╭─ Supplied data

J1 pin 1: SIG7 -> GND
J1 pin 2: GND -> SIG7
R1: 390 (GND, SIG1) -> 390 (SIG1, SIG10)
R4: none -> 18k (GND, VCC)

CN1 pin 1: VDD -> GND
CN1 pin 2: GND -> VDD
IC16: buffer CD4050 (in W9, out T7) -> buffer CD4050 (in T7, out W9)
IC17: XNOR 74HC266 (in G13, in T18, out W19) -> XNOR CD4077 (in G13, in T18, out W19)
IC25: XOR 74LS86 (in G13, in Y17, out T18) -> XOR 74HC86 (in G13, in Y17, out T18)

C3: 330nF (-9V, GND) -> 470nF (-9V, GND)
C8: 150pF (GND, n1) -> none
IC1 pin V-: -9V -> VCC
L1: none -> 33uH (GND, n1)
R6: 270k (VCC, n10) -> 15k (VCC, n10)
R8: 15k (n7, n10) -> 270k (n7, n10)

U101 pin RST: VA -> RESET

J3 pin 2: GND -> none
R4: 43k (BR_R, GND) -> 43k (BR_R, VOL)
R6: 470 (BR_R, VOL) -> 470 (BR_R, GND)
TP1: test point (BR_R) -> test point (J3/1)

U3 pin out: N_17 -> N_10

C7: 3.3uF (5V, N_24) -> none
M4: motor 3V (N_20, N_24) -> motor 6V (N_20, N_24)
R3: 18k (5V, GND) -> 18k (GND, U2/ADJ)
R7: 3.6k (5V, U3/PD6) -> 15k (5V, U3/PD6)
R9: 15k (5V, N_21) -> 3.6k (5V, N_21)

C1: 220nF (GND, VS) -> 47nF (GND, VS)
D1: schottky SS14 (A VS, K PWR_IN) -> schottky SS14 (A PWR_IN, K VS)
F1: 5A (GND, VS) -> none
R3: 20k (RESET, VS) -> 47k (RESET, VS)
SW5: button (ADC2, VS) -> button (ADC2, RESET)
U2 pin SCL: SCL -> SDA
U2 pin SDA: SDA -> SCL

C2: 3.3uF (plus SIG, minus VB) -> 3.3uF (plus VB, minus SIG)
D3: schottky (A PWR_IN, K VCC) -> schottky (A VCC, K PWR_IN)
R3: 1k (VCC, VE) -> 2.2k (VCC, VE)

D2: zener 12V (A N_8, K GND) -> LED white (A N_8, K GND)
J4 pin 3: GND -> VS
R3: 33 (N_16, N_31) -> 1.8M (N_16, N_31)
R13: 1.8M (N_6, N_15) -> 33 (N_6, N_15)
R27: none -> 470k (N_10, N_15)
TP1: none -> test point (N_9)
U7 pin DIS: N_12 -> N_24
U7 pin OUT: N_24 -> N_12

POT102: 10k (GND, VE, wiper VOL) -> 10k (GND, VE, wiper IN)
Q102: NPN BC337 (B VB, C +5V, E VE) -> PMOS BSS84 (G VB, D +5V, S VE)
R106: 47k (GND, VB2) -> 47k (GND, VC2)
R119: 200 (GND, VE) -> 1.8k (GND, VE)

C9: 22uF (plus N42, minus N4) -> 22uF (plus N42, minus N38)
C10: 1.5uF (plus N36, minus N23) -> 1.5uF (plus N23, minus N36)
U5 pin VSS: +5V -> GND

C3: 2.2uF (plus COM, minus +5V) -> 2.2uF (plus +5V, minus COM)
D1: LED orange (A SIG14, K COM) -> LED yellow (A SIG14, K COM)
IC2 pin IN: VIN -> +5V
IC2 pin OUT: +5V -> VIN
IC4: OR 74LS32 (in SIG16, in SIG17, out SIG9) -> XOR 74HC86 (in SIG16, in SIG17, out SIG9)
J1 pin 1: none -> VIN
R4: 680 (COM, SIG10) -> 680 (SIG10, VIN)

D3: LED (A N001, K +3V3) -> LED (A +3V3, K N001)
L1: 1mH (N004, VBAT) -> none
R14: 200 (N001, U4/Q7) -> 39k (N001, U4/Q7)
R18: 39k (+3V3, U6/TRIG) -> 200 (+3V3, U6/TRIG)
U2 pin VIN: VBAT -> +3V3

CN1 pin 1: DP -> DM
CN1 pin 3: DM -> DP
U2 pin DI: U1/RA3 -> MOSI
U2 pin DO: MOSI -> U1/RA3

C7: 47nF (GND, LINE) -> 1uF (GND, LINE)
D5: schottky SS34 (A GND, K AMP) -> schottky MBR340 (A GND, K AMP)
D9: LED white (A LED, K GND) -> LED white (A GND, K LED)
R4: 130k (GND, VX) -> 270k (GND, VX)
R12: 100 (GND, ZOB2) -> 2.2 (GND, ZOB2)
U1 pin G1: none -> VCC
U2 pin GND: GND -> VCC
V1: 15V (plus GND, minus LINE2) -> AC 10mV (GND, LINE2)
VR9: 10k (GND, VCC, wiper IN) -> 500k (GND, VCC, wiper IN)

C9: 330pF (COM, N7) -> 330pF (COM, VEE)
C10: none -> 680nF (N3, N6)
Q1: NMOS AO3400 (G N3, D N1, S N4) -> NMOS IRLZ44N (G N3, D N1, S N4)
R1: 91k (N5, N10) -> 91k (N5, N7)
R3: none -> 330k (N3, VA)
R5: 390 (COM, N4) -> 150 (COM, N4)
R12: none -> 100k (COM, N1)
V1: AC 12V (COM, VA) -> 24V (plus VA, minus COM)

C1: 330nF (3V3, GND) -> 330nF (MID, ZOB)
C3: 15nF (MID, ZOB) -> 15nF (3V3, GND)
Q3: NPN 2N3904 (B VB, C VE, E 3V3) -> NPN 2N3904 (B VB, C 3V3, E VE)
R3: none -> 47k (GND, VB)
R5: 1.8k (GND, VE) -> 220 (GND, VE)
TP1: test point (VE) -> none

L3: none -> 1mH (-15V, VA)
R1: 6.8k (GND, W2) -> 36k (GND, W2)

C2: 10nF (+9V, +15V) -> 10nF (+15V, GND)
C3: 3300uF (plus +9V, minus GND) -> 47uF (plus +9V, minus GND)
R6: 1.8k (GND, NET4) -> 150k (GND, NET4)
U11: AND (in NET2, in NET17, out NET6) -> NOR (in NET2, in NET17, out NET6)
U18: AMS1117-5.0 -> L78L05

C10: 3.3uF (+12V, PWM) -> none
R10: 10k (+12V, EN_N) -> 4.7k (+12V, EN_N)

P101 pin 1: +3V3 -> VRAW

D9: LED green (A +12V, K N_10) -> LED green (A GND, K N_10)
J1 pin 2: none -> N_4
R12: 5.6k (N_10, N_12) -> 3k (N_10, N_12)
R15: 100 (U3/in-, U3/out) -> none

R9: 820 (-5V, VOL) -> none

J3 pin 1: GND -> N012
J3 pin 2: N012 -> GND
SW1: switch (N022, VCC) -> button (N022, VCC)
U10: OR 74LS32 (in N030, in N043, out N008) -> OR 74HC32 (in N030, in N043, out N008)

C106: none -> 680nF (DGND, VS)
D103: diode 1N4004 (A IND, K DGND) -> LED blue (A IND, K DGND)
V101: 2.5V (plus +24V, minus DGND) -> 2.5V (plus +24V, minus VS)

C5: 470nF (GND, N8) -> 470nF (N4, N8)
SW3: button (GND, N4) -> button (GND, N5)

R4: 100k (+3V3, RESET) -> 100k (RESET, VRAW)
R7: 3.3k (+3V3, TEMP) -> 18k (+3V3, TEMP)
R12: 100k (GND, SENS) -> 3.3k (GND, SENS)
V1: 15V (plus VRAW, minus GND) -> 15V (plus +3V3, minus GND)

╰─

Action item:
Copy each line of the records above that carries the word "DGND".

Answer for this exercise:
C106: none -> 680nF (DGND, VS)
D103: diode 1N4004 (A IND, K DGND) -> LED blue (A IND, K DGND)
V101: 2.5V (plus +24V, minus DGND) -> 2.5V (plus +24V, minus VS)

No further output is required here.